Records from a collection.
▽
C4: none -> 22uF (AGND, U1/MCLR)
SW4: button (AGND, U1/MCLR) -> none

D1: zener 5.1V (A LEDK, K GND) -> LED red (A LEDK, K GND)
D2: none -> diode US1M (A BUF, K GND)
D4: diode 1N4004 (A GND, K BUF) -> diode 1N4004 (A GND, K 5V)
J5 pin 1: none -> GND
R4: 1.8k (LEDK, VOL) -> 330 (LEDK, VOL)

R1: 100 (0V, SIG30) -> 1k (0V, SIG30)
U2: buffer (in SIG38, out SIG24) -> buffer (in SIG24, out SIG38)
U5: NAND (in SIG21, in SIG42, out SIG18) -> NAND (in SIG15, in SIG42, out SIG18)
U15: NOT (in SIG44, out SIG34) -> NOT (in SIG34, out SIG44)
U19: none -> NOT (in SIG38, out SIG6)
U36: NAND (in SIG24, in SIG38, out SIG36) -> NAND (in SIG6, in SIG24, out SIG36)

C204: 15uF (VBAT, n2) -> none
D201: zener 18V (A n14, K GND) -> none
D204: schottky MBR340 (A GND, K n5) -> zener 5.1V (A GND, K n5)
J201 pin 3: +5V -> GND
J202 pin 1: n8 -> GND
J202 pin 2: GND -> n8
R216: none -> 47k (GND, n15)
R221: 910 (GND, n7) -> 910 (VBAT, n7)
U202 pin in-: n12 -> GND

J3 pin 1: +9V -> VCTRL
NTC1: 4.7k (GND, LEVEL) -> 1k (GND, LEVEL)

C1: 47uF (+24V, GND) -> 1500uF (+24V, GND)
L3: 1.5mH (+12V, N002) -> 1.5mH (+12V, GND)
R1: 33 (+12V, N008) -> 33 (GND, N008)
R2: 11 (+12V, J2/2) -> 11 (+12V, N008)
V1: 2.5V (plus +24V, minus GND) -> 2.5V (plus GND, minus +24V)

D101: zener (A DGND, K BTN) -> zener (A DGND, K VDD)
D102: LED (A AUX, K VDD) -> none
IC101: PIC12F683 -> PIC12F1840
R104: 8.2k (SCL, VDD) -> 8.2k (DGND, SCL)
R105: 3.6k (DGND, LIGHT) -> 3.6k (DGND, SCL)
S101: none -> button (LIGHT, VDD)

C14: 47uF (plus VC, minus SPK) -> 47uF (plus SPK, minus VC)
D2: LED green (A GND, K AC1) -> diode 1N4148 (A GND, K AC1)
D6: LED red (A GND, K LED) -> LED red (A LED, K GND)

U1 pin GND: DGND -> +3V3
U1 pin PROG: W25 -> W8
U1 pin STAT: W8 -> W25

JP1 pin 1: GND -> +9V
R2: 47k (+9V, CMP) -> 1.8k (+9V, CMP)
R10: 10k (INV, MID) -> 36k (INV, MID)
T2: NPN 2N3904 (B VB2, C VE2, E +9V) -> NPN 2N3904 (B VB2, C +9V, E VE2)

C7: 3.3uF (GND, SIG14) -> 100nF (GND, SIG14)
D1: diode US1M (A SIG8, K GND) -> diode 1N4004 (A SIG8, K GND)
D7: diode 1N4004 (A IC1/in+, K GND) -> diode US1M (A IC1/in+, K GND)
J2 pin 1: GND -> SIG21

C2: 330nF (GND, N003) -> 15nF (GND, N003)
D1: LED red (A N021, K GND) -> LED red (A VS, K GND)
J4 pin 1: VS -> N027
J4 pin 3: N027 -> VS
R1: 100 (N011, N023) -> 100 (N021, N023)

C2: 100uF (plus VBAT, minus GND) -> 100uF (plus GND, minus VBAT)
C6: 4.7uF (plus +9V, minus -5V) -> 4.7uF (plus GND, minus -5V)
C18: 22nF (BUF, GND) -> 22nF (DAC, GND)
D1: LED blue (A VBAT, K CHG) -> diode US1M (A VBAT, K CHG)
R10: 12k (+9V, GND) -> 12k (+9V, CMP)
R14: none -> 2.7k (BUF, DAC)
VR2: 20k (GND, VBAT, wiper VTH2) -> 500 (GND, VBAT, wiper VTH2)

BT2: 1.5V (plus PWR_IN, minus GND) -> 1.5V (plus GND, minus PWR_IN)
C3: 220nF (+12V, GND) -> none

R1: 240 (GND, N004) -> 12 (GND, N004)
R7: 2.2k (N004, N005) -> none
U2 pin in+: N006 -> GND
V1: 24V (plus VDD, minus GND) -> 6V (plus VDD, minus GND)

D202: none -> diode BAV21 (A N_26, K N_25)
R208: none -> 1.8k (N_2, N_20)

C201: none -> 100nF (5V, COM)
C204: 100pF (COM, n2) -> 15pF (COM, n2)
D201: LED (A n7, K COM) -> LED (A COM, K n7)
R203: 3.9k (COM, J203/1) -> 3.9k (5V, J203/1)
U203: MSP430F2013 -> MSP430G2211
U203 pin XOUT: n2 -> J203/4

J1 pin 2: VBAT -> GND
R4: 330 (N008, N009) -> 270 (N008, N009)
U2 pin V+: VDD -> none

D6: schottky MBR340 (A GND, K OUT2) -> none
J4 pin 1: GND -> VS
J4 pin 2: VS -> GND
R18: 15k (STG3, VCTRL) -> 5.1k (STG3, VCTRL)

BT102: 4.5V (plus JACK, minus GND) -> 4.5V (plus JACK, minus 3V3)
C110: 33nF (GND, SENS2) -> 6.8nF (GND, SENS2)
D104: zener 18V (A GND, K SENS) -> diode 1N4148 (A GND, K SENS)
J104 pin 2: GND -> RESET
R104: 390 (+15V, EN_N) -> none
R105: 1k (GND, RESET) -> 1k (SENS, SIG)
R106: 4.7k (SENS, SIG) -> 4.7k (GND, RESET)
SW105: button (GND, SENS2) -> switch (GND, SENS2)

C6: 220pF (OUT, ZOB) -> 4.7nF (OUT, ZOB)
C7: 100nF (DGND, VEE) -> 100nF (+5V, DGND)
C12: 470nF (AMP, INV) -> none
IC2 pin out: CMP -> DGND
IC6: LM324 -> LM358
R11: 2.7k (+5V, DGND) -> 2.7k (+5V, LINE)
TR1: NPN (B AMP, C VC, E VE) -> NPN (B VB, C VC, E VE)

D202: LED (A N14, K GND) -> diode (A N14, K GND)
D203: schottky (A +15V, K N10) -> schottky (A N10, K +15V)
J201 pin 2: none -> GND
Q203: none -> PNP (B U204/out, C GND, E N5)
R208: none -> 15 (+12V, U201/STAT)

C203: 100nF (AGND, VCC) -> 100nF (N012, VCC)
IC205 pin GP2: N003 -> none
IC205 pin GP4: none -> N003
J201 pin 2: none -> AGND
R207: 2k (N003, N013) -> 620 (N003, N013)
△
WHAT IS BEING ASKED. Please copy, word for word, every line from the first line of the records through the line containing "R1: 100 (N011, N023) -> 100 (N021, N023)", with both of those lines included and nothing else.

RESULT FOR THIS TASK.
C4: none -> 22uF (AGND, U1/MCLR)
SW4: button (AGND, U1/MCLR) -> none

D1: zener 5.1V (A LEDK, K GND) -> LED red (A LEDK, K GND)
D2: none -> diode US1M (A BUF, K GND)
D4: diode 1N4004 (A GND, K BUF) -> diode 1N4004 (A GND, K 5V)
J5 pin 1: none -> GND
R4: 1.8k (LEDK, VOL) -> 330 (LEDK, VOL)

R1: 100 (0V, SIG30) -> 1k (0V, SIG30)
U2: buffer (in SIG38, out SIG24) -> buffer (in SIG24, out SIG38)
U5: NAND (in SIG21, in SIG42, out SIG18) -> NAND (in SIG15, in SIG42, out SIG18)
U15: NOT (in SIG44, out SIG34) -> NOT (in SIG34, out SIG44)
U19: none -> NOT (in SIG38, out SIG6)
U36: NAND (in SIG24, in SIG38, out SIG36) -> NAND (in SIG6, in SIG24, out SIG36)

C204: 15uF (VBAT, n2) -> none
D201: zener 18V (A n14, K GND) -> none
D204: schottky MBR340 (A GND, K n5) -> zener 5.1V (A GND, K n5)
J201 pin 3: +5V -> GND
J202 pin 1: n8 -> GND
J202 pin 2: GND -> n8
R216: none -> 47k (GND, n15)
R221: 910 (GND, n7) -> 910 (VBAT, n7)
U202 pin in-: n12 -> GND

J3 pin 1: +9V -> VCTRL
NTC1: 4.7k (GND, LEVEL) -> 1k (GND, LEVEL)

C1: 47uF (+24V, GND) -> 1500uF (+24V, GND)
L3: 1.5mH (+12V, N002) -> 1.5mH (+12V, GND)
R1: 33 (+12V, N008) -> 33 (GND, N008)
R2: 11 (+12V, J2/2) -> 11 (+12V, N008)
V1: 2.5V (plus +24V, minus GND) -> 2.5V (plus GND, minus +24V)

D101: zener (A DGND, K BTN) -> zener (A DGND, K VDD)
D102: LED (A AUX, K VDD) -> none
IC101: PIC12F683 -> PIC12F1840
R104: 8.2k (SCL, VDD) -> 8.2k (DGND, SCL)
R105: 3.6k (DGND, LIGHT) -> 3.6k (DGND, SCL)
S101: none -> button (LIGHT, VDD)

C14: 47uF (plus VC, minus SPK) -> 47uF (plus SPK, minus VC)
D2: LED green (A GND, K AC1) -> diode 1N4148 (A GND, K AC1)
D6: LED red (A GND, K LED) -> LED red (A LED, K GND)

U1 pin GND: DGND -> +3V3
U1 pin PROG: W25 -> W8
U1 pin STAT: W8 -> W25

JP1 pin 1: GND -> +9V
R2: 47k (+9V, CMP) -> 1.8k (+9V, CMP)
R10: 10k (INV, MID) -> 36k (INV, MID)
T2: NPN 2N3904 (B VB2, C VE2, E +9V) -> NPN 2N3904 (B VB2, C +9V, E VE2)

C7: 3.3uF (GND, SIG14) -> 100nF (GND, SIG14)
D1: diode US1M (A SIG8, K GND) -> diode 1N4004 (A SIG8, K GND)
D7: diode 1N4004 (A IC1/in+, K GND) -> diode US1M (A IC1/in+, K GND)
J2 pin 1: GND -> SIG21

C2: 330nF (GND, N003) -> 15nF (GND, N003)
D1: LED red (A N021, K GND) -> LED red (A VS, K GND)
J4 pin 1: VS -> N027
J4 pin 3: N027 -> VS
R1: 100 (N011, N023) -> 100 (N021, N023)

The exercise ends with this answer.